* **Content revision data**:
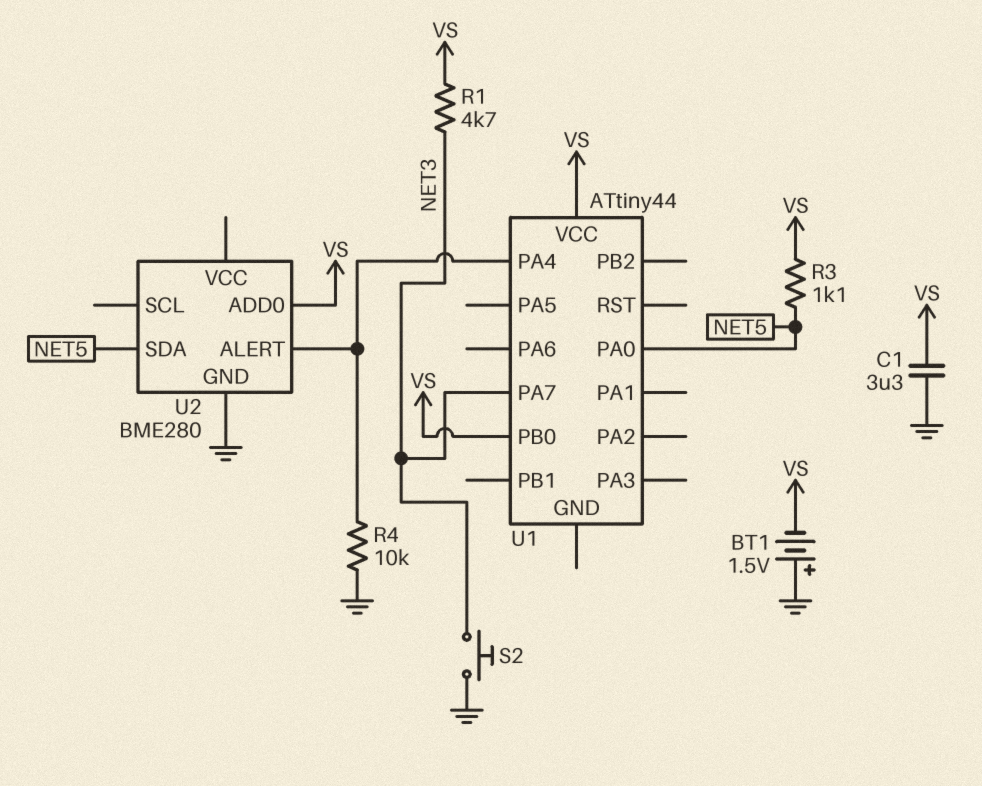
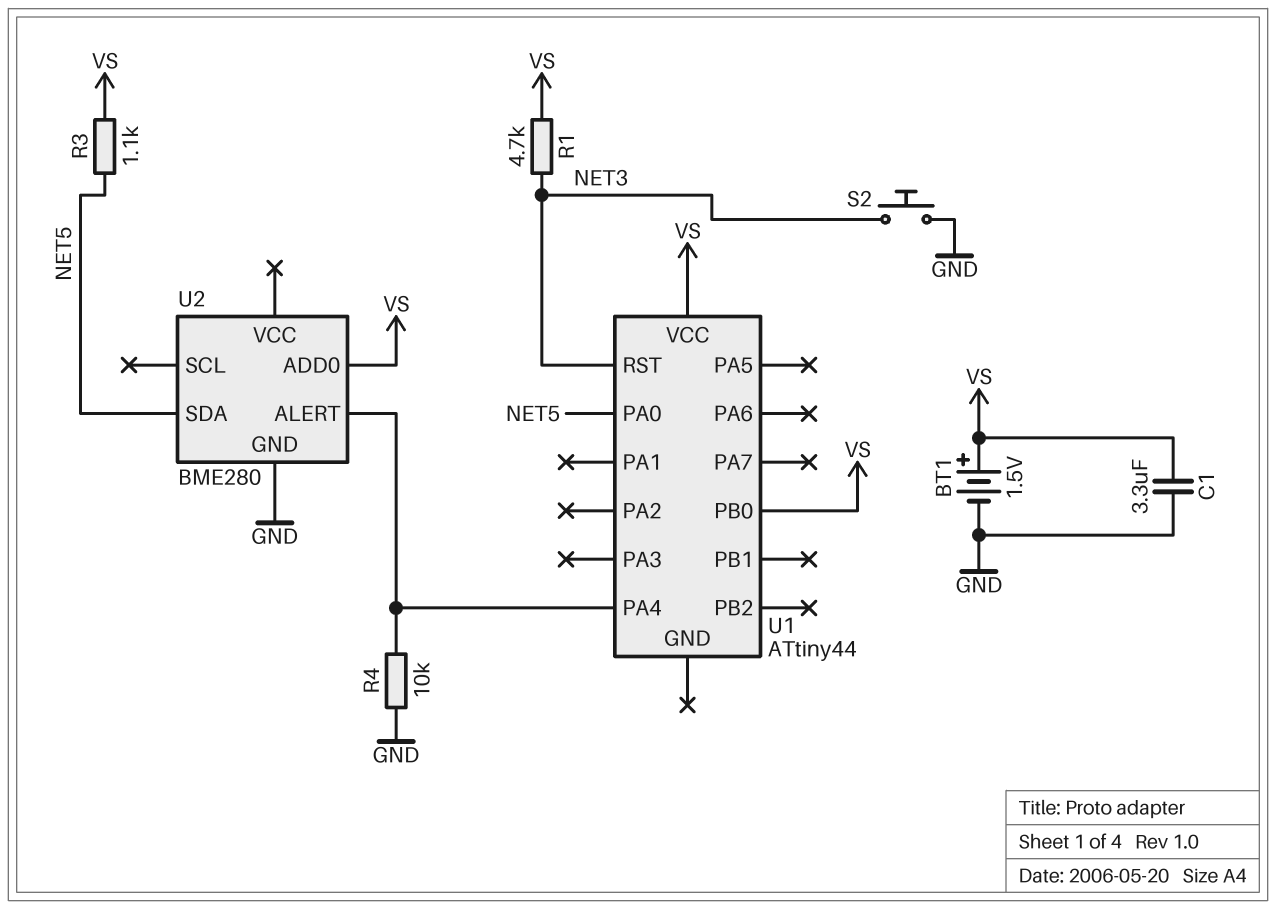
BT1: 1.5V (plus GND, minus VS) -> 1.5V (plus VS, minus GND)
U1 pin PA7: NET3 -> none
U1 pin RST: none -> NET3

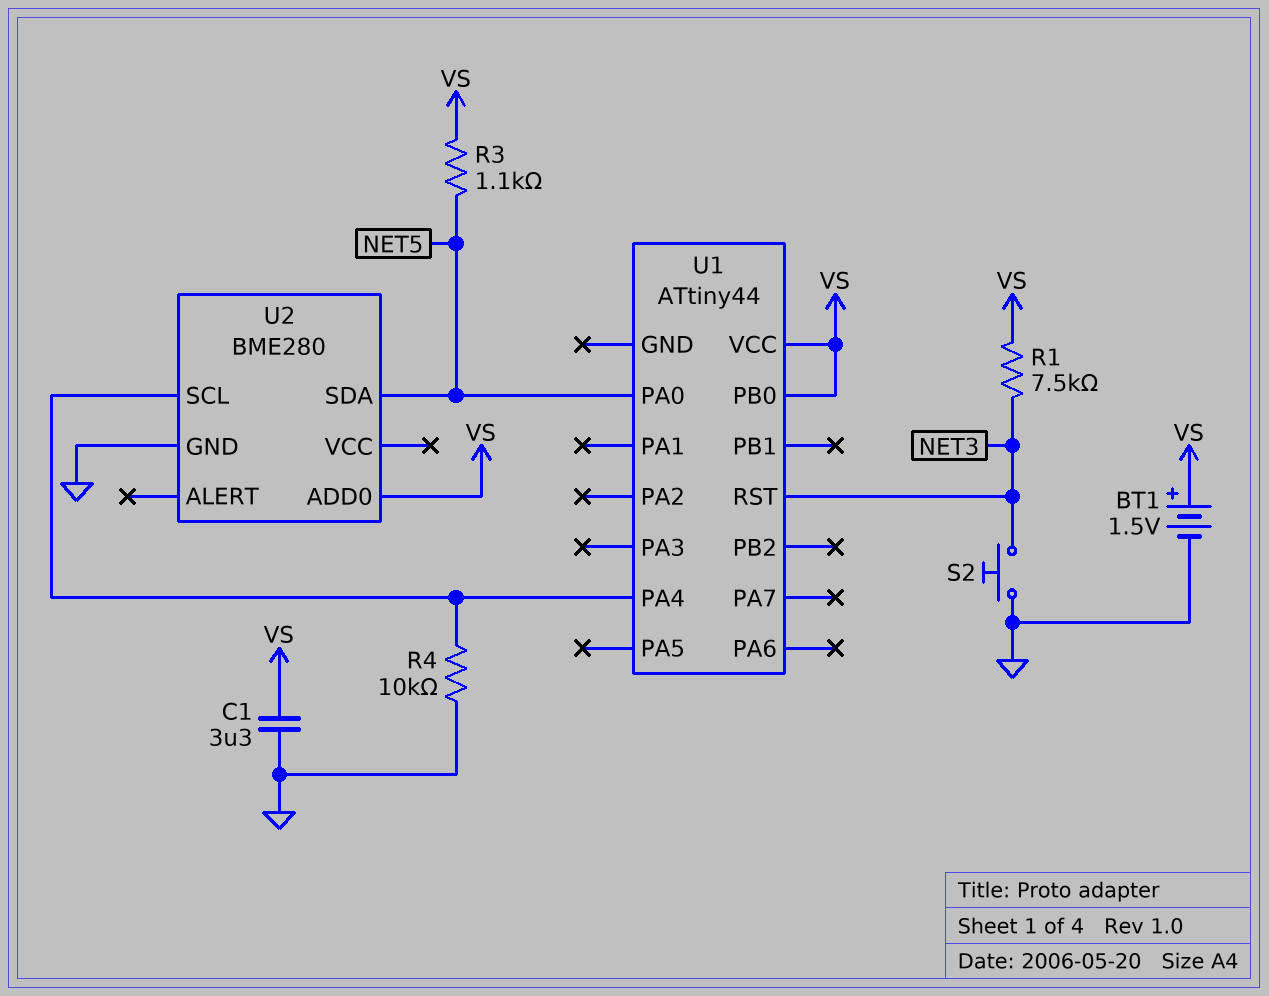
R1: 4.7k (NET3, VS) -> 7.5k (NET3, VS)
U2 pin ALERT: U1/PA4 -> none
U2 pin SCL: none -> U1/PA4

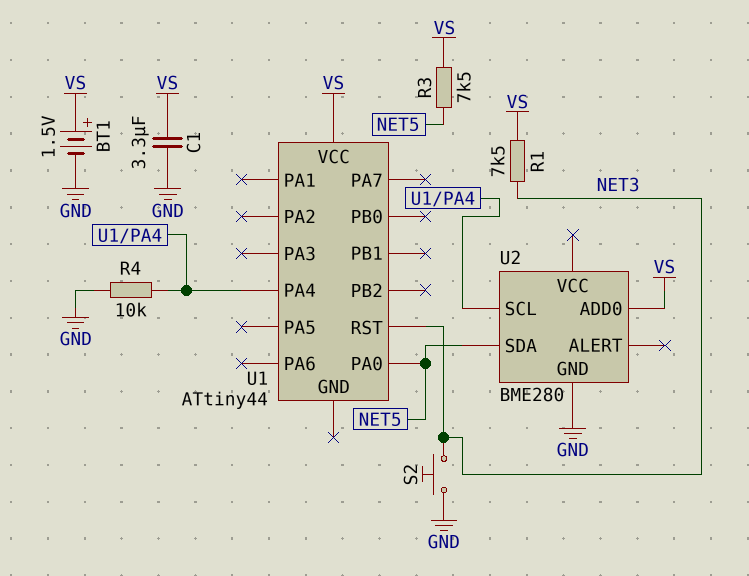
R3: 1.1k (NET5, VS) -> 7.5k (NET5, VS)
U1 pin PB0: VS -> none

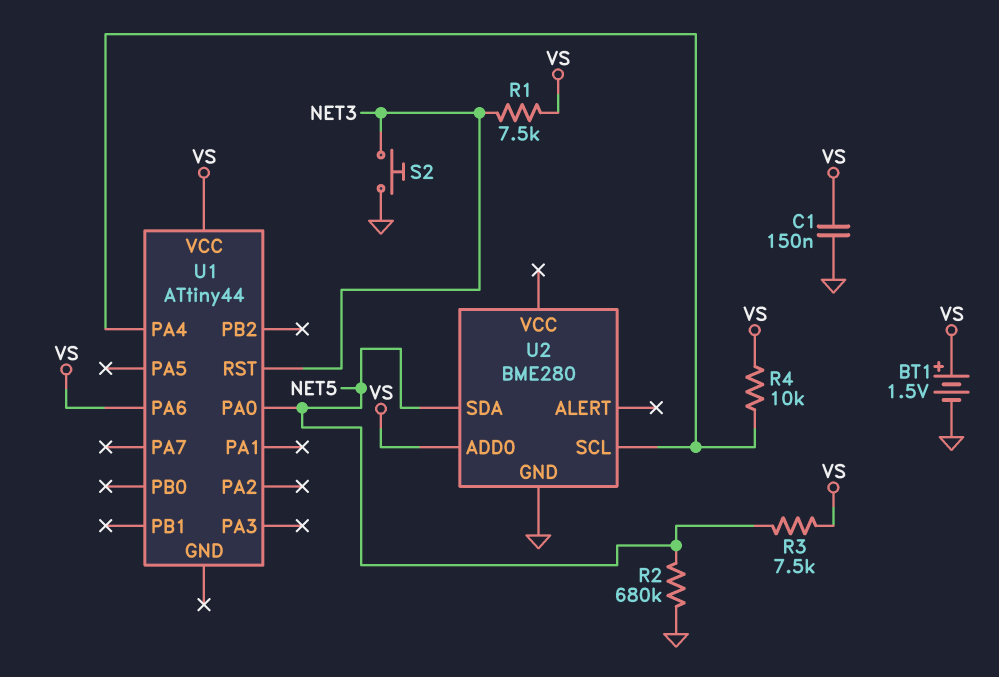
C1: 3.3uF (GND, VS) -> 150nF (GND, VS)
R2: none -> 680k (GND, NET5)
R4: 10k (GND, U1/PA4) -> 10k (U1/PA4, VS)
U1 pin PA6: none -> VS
* * *
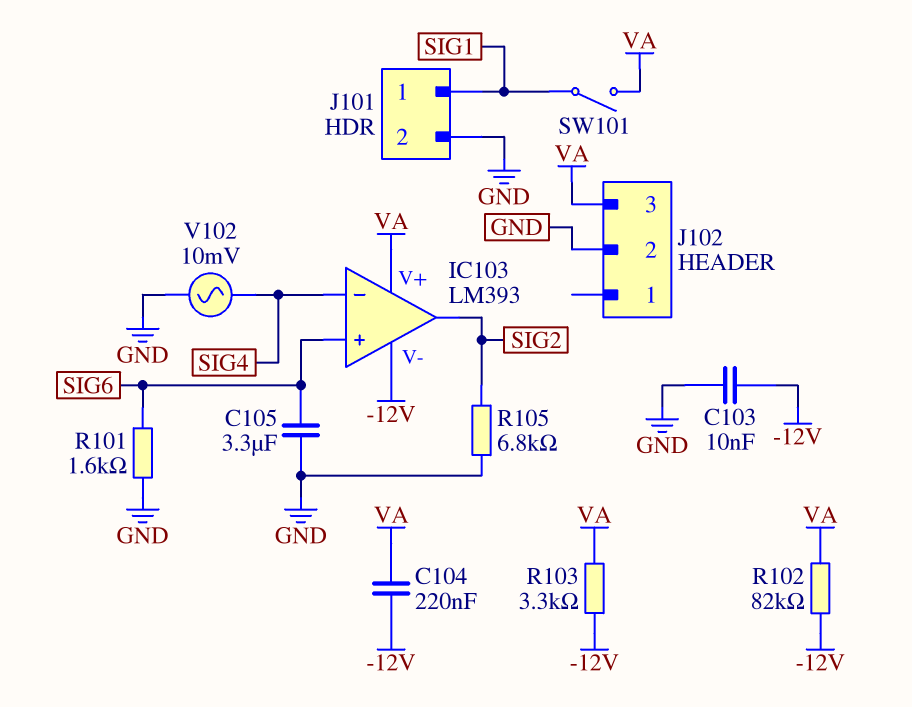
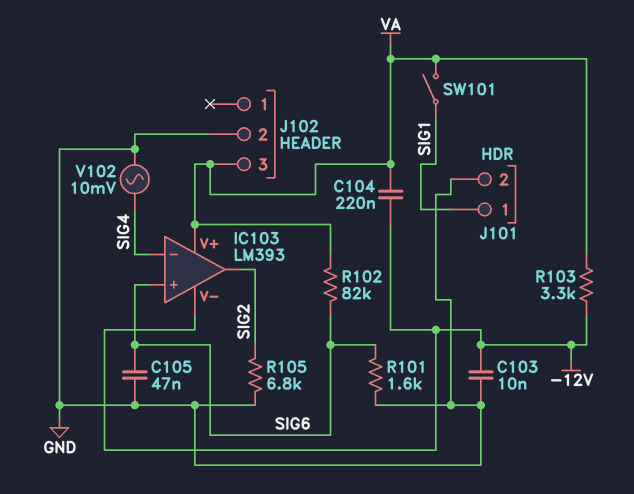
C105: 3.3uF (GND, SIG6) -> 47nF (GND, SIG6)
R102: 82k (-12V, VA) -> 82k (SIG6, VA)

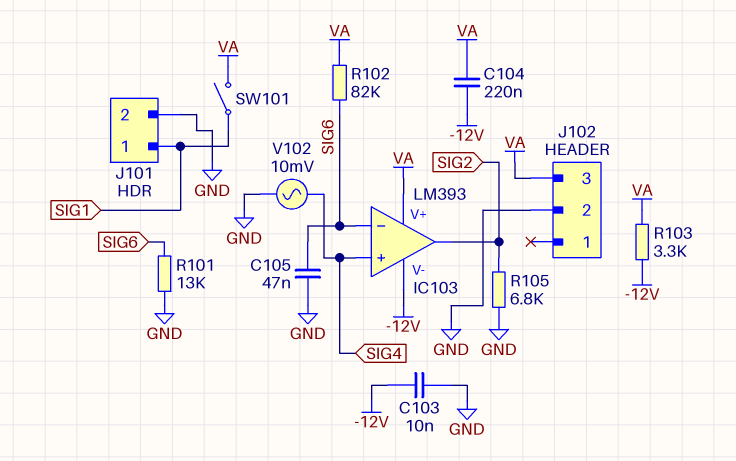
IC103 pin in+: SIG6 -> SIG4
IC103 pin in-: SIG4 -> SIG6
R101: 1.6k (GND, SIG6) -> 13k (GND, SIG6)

* **Your objective**: Look above for the line with "BT1: 1.5V (plus" and the line with "U1 pin PA6: none -> VS". Give again exactly those two lines and all lines between them, pictures excluded.

* **Task solution**:
BT1: 1.5V (plus GND, minus VS) -> 1.5V (plus VS, minus GND)
U1 pin PA7: NET3 -> none
U1 pin RST: none -> NET3

R1: 4.7k (NET3, VS) -> 7.5k (NET3, VS)
U2 pin ALERT: U1/PA4 -> none
U2 pin SCL: none -> U1/PA4

R3: 1.1k (NET5, VS) -> 7.5k (NET5, VS)
U1 pin PB0: VS -> none

C1: 3.3uF (GND, VS) -> 150nF (GND, VS)
R2: none -> 680k (GND, NET5)
R4: 10k (GND, U1/PA4) -> 10k (U1/PA4, VS)
U1 pin PA6: none -> VS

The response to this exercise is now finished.